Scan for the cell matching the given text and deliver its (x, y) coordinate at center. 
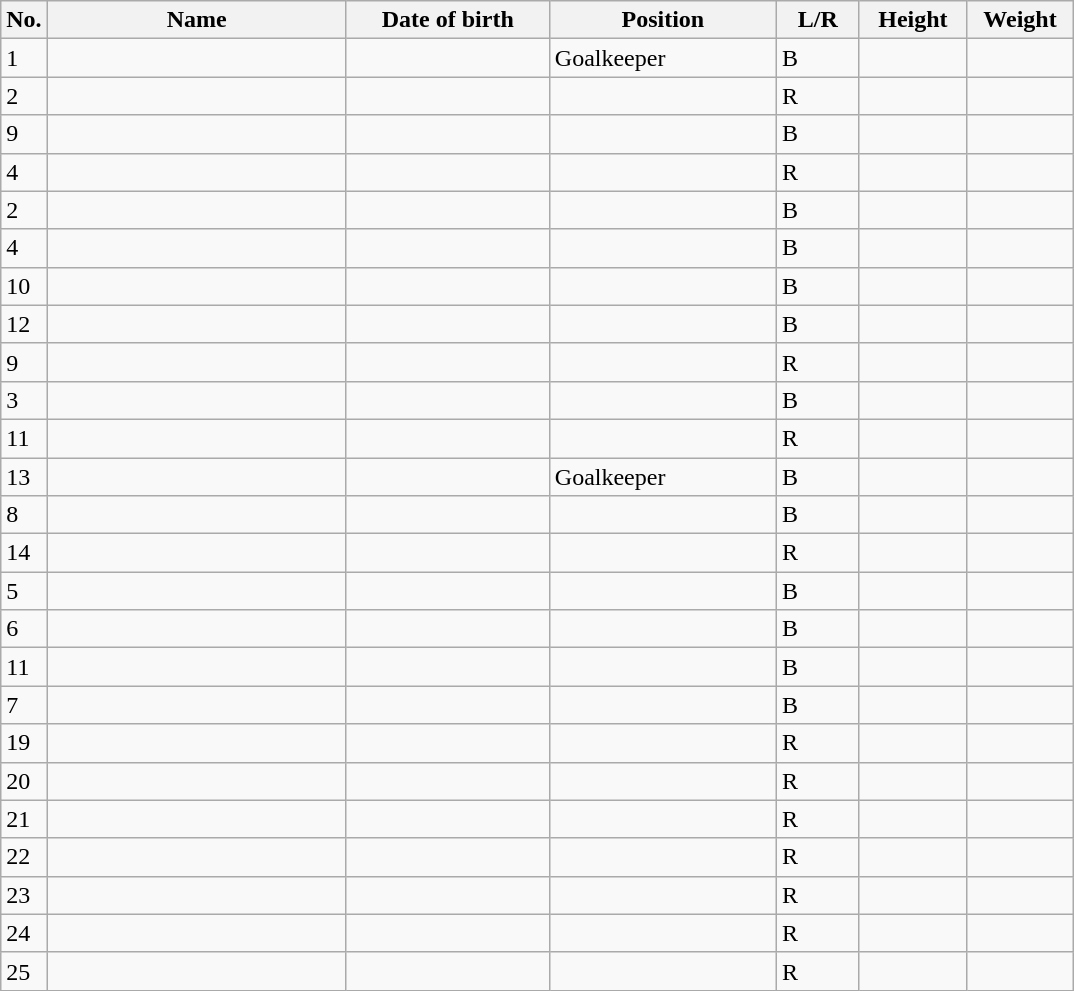
7 (24, 705)
19 (24, 743)
24 (24, 933)
L/R (818, 20)
No. (24, 20)
22 (24, 857)
14 (24, 553)
12 (24, 324)
6 (24, 629)
21 (24, 819)
Weight (1020, 20)
1 (24, 58)
20 (24, 781)
13 (24, 477)
3 (24, 400)
Date of birth (448, 20)
10 (24, 286)
Position (662, 20)
Name (196, 20)
5 (24, 591)
23 (24, 895)
25 (24, 971)
Height (912, 20)
8 (24, 515)
Locate the cell with the specified text and output its (x, y) center coordinate. 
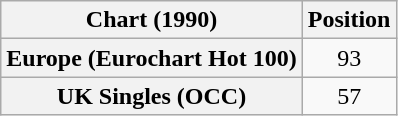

# YOUR INSTRUCTIONS
Can you copy out every item above word for word, with the pictures left out?

# EXERCISE OUTPUT
Scan for the cell matching the given text and deliver its (x, y) coordinate at center. 
7 (24, 705)
19 (24, 743)
24 (24, 933)
L/R (818, 20)
No. (24, 20)
22 (24, 857)
14 (24, 553)
12 (24, 324)
6 (24, 629)
21 (24, 819)
Weight (1020, 20)
1 (24, 58)
20 (24, 781)
13 (24, 477)
3 (24, 400)
Date of birth (448, 20)
10 (24, 286)
Position (662, 20)
Name (196, 20)
5 (24, 591)
23 (24, 895)
25 (24, 971)
Height (912, 20)
8 (24, 515)
Locate the cell with the specified text and output its (x, y) center coordinate. 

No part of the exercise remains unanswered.